● **Objective**
Quote the part of the material that opens with the line containing "Does brown leather couch at lower center have" and closes with the line containing "Incorrect, brown leather", keeping every word and mark unchanged.

● **Supplied material**
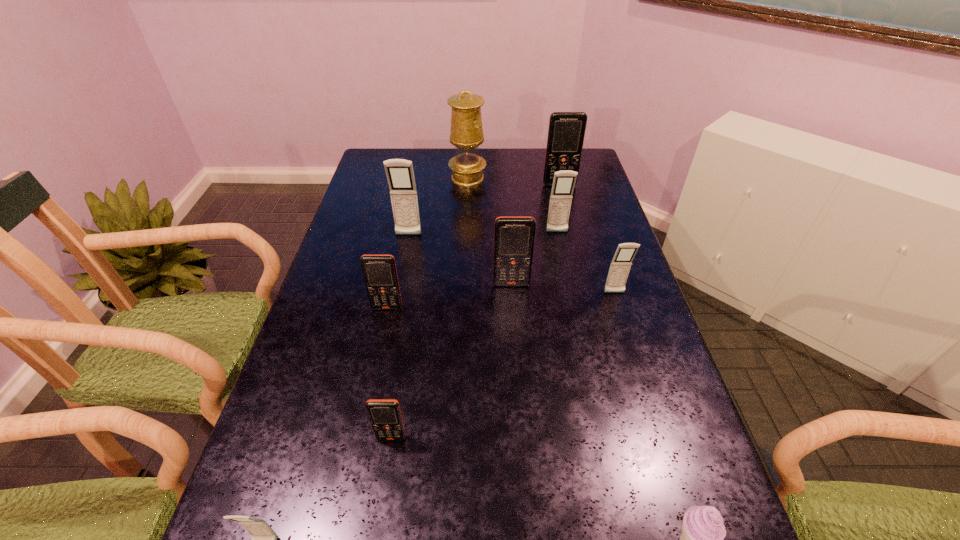
Image resolution: width=960 pixels, height=540 pixels. I want to click on free space located 0.350m on the screen of the fourth nearest object, so click(x=360, y=439).

Find the location of `free space located on the screen of the nearest orange cellular telephone`. free space located on the screen of the nearest orange cellular telephone is located at coordinates (377, 529).

The image size is (960, 540). I want to click on object that is at the far edge, so click(x=466, y=134).

What are the coordinates of `object positioned at the left edge` in the screenshot? It's located at (379, 271).

Image resolution: width=960 pixels, height=540 pixels. I want to click on free space at the far edge of the desktop, so click(452, 154).

Locate an element on the screen. The width and height of the screenshot is (960, 540). vacant point at the left edge is located at coordinates (368, 180).

This screenshot has width=960, height=540. Identify the location of free space at the right edge of the desktop. (661, 474).

Identify the location of free spot at the far left corner of the desktop. click(388, 153).

Locate an element on the screen. The height and width of the screenshot is (540, 960). vacant space that's between the fifth nearest object and the third gray cellular telephone from left to right is located at coordinates (586, 262).

Where is `empty space between the farthest orange cellular telephone and the third smallest orange cellular telephone`? The image size is (960, 540). empty space between the farthest orange cellular telephone and the third smallest orange cellular telephone is located at coordinates (536, 234).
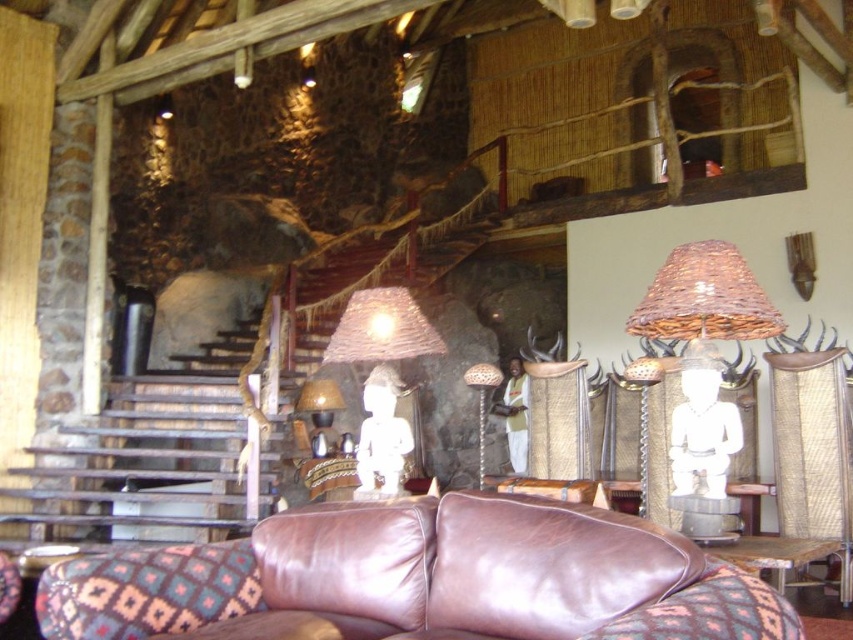
In the scene shown: Can you confirm if brown leather couch at lower center is positioned below matte wicker lampshade at center?

No, brown leather couch at lower center is not below matte wicker lampshade at center.

In the scene shown: Does brown leather couch at lower center appear over matte wicker lampshade at center?

Yes.

Is point (119, 602) closer to camera compared to point (316, 410)?

Yes, point (119, 602) is closer to viewer.

Find the location of `brown leather couch at lower center`. brown leather couch at lower center is located at coordinates (421, 579).

Does brown leather couch at lower center have a smaller size compared to woven straw lampshade at center?

Incorrect, brown leather couch at lower center is not smaller in size than woven straw lampshade at center.

Which is more to the left, brown leather couch at lower center or woven straw lampshade at center?

woven straw lampshade at center

What do you see at coordinates (421, 579) in the screenshot? The width and height of the screenshot is (853, 640). I see `brown leather couch at lower center` at bounding box center [421, 579].

Identify the location of brown leather couch at lower center. (421, 579).

Between point (401, 330) and point (300, 396), which one is positioned in front?

Positioned in front is point (401, 330).

Which is above, woven straw lampshade at center or matte wicker lampshade at center?

woven straw lampshade at center is above.

Between point (396, 312) and point (325, 392), which one is positioned in front?

Point (396, 312)

Image resolution: width=853 pixels, height=640 pixels. In order to click on woven straw lampshade at center in this screenshot , I will do tap(381, 328).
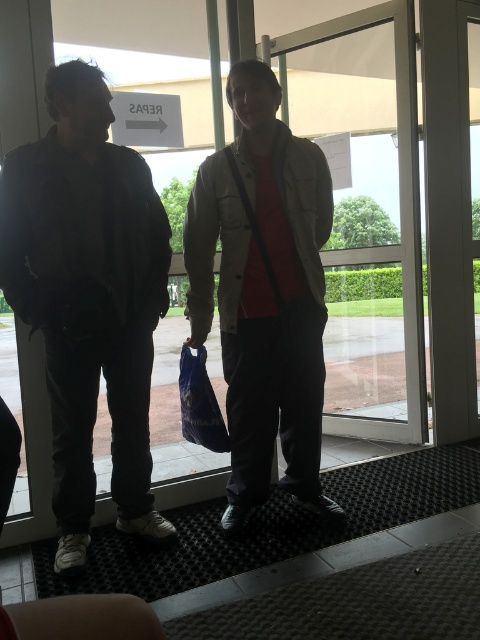
Question: Which object appears closest to the camera in this image?

Choices:
 (A) blue plastic bag at center
 (B) matte black jacket at left
 (C) light beige jacket at center
 (D) transparent glass door at center

Answer: (B)

Question: Does matte black jacket at left have a greater width compared to blue plastic bag at center?

Choices:
 (A) yes
 (B) no

Answer: (A)

Question: Which of the following is the closest to the observer?

Choices:
 (A) (300, 500)
 (B) (88, 353)
 (C) (181, 356)

Answer: (B)

Question: Which point is farther to the camera?

Choices:
 (A) transparent glass door at center
 (B) matte black jacket at left
 (C) blue plastic bag at center
 (D) light beige jacket at center

Answer: (A)

Question: Is light beige jacket at center smaller than transparent glass door at center?

Choices:
 (A) yes
 (B) no

Answer: (A)

Question: Can you confirm if light beige jacket at center is bigger than blue plastic bag at center?

Choices:
 (A) no
 (B) yes

Answer: (B)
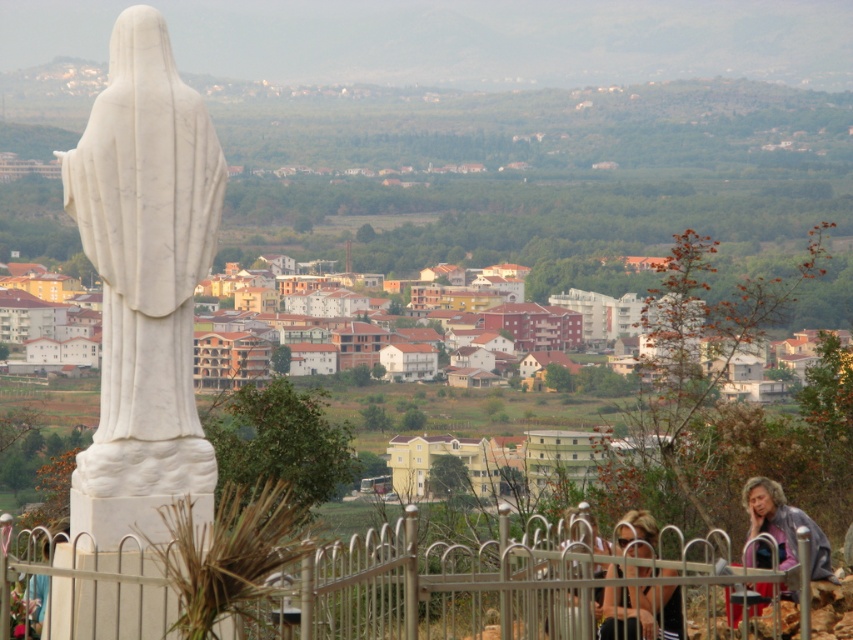
Is black fabric dress at lower right below gray fabric jacket at lower right?

No, black fabric dress at lower right is not below gray fabric jacket at lower right.

Does black fabric dress at lower right appear on the right side of gray fabric jacket at lower right?

In fact, black fabric dress at lower right is to the left of gray fabric jacket at lower right.

You are a GUI agent. You are given a task and a screenshot of the screen. Output one action in this format:
    pyautogui.click(x=<x>, y=<y>)
    Task: Click on the black fabric dress at lower right
    Image resolution: width=853 pixels, height=640 pixels.
    Given the screenshot: What is the action you would take?
    pyautogui.click(x=640, y=612)

Who is shorter, metallic silver fence at lower center or black fabric dress at lower right?

black fabric dress at lower right is shorter.

Is metallic silver fence at lower center thinner than black fabric dress at lower right?

Incorrect, metallic silver fence at lower center's width is not less than black fabric dress at lower right's.

Who is more forward, (x=569, y=618) or (x=647, y=525)?

Positioned in front is point (x=569, y=618).

Locate an element on the screen. The height and width of the screenshot is (640, 853). metallic silver fence at lower center is located at coordinates (405, 586).

Is metallic silver fence at lower center below gray fabric jacket at lower right?

Correct, metallic silver fence at lower center is located below gray fabric jacket at lower right.

Who is lower down, metallic silver fence at lower center or gray fabric jacket at lower right?

metallic silver fence at lower center is lower down.

The height and width of the screenshot is (640, 853). Find the location of `metallic silver fence at lower center`. metallic silver fence at lower center is located at coordinates (405, 586).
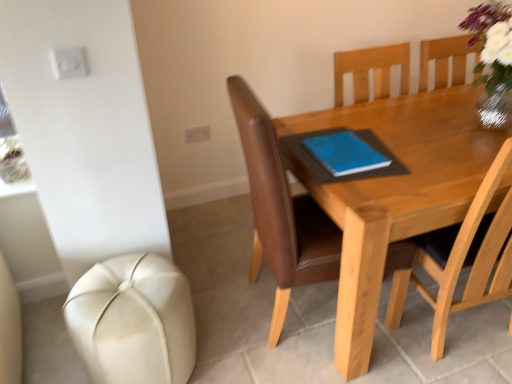
Image resolution: width=512 pixels, height=384 pixels. Identify the location of free location in front of blue matte notebook at center. (384, 195).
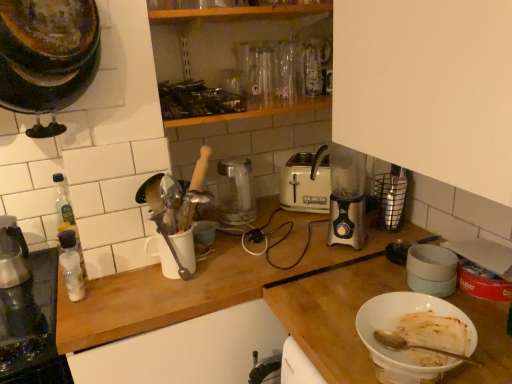
At what (x,y) coordinates should I click in order to perform the action: click on vacant space to the right of clear plastic bottle at left, the second bottle in the back-to-front sequence. Please return your answer as a coordinate pair (x, y). Image resolution: width=512 pixels, height=384 pixels. Looking at the image, I should click on (124, 288).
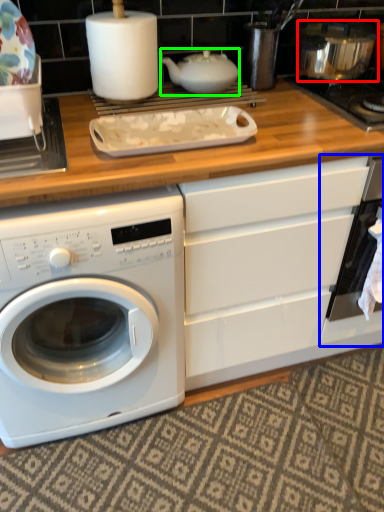
Question: Estimate the real-world distances between objects in this image. Which object is farther from appliance (highlighted by a red box), oven (highlighted by a blue box) or tea pot (highlighted by a green box)?

Choices:
 (A) oven
 (B) tea pot

Answer: (A)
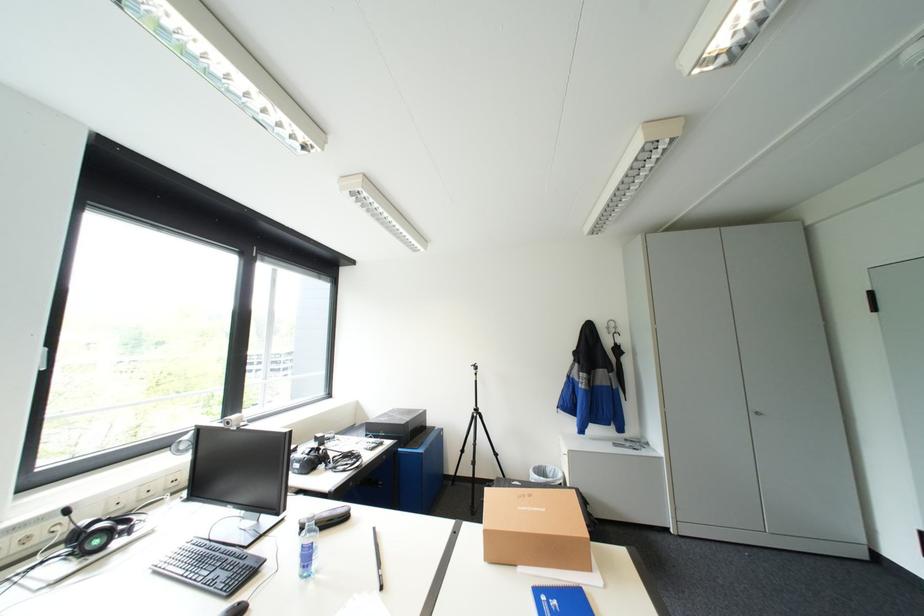
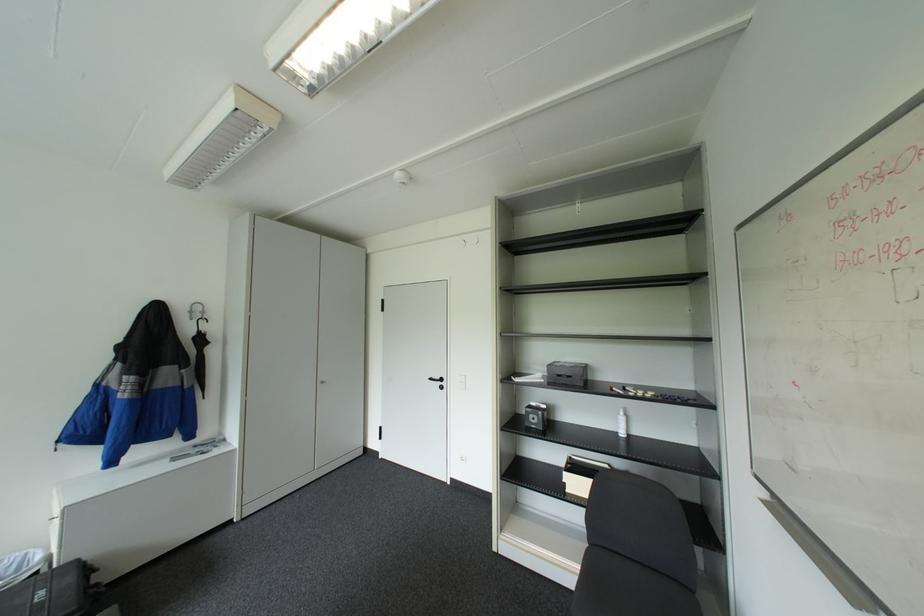
Locate, in the second image, the point that corresponds to point 617,331 in the first image.

(200, 318)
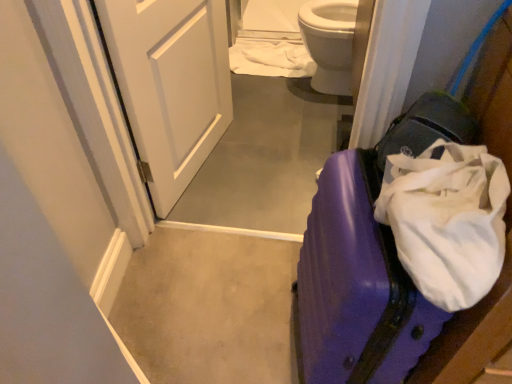
Question: Is white fabric at upper center positioned before white glossy door at upper left?

Choices:
 (A) yes
 (B) no

Answer: (B)

Question: From a real-world perspective, is white fabric at upper center below white glossy door at upper left?

Choices:
 (A) no
 (B) yes

Answer: (B)

Question: Is white fabric at upper center next to white glossy door at upper left?

Choices:
 (A) no
 (B) yes

Answer: (A)

Question: Considering the relative sizes of white fabric at upper center and white glossy door at upper left in the image provided, is white fabric at upper center smaller than white glossy door at upper left?

Choices:
 (A) no
 (B) yes

Answer: (B)

Question: Is white fabric at upper center bigger than white glossy door at upper left?

Choices:
 (A) no
 (B) yes

Answer: (A)

Question: In terms of width, does white glossy door at upper left look wider or thinner when compared to purple glossy suitcase at lower right?

Choices:
 (A) thin
 (B) wide

Answer: (A)

Question: Is white glossy door at upper left in front of or behind purple glossy suitcase at lower right in the image?

Choices:
 (A) front
 (B) behind

Answer: (B)

Question: Is white glossy door at upper left spatially inside purple glossy suitcase at lower right, or outside of it?

Choices:
 (A) outside
 (B) inside

Answer: (A)

Question: Does point (181, 11) appear closer or farther from the camera than point (345, 231)?

Choices:
 (A) closer
 (B) farther

Answer: (B)

Question: Does point (261, 67) appear closer or farther from the camera than point (187, 64)?

Choices:
 (A) farther
 (B) closer

Answer: (A)

Question: In the image, is white fabric at upper center positioned in front of or behind white glossy door at upper left?

Choices:
 (A) behind
 (B) front

Answer: (A)

Question: From a real-world perspective, is white fabric at upper center physically located above or below white glossy door at upper left?

Choices:
 (A) below
 (B) above

Answer: (A)

Question: Based on their sizes in the image, would you say white fabric at upper center is bigger or smaller than white glossy door at upper left?

Choices:
 (A) big
 (B) small

Answer: (B)

Question: In terms of width, does white glossy door at upper left look wider or thinner when compared to white fabric at upper center?

Choices:
 (A) wide
 (B) thin

Answer: (B)

Question: Choose the correct answer: Is white glossy door at upper left inside white fabric at upper center or outside it?

Choices:
 (A) inside
 (B) outside

Answer: (B)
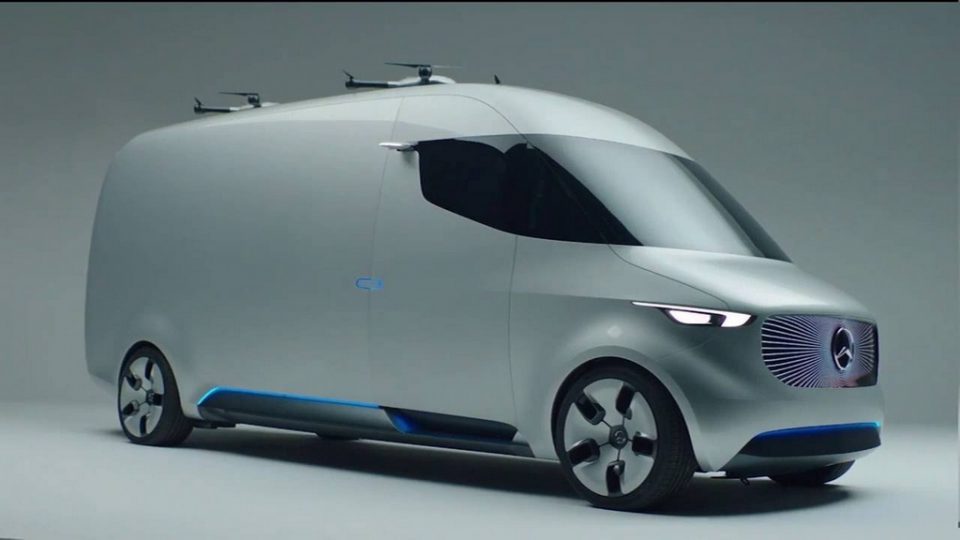
Where is `wall`? The image size is (960, 540). wall is located at coordinates (851, 100).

● **Response for this exercise**
Does brown leather couch at lower center have a smaller size compared to woven straw lampshade at center?

Incorrect, brown leather couch at lower center is not smaller in size than woven straw lampshade at center.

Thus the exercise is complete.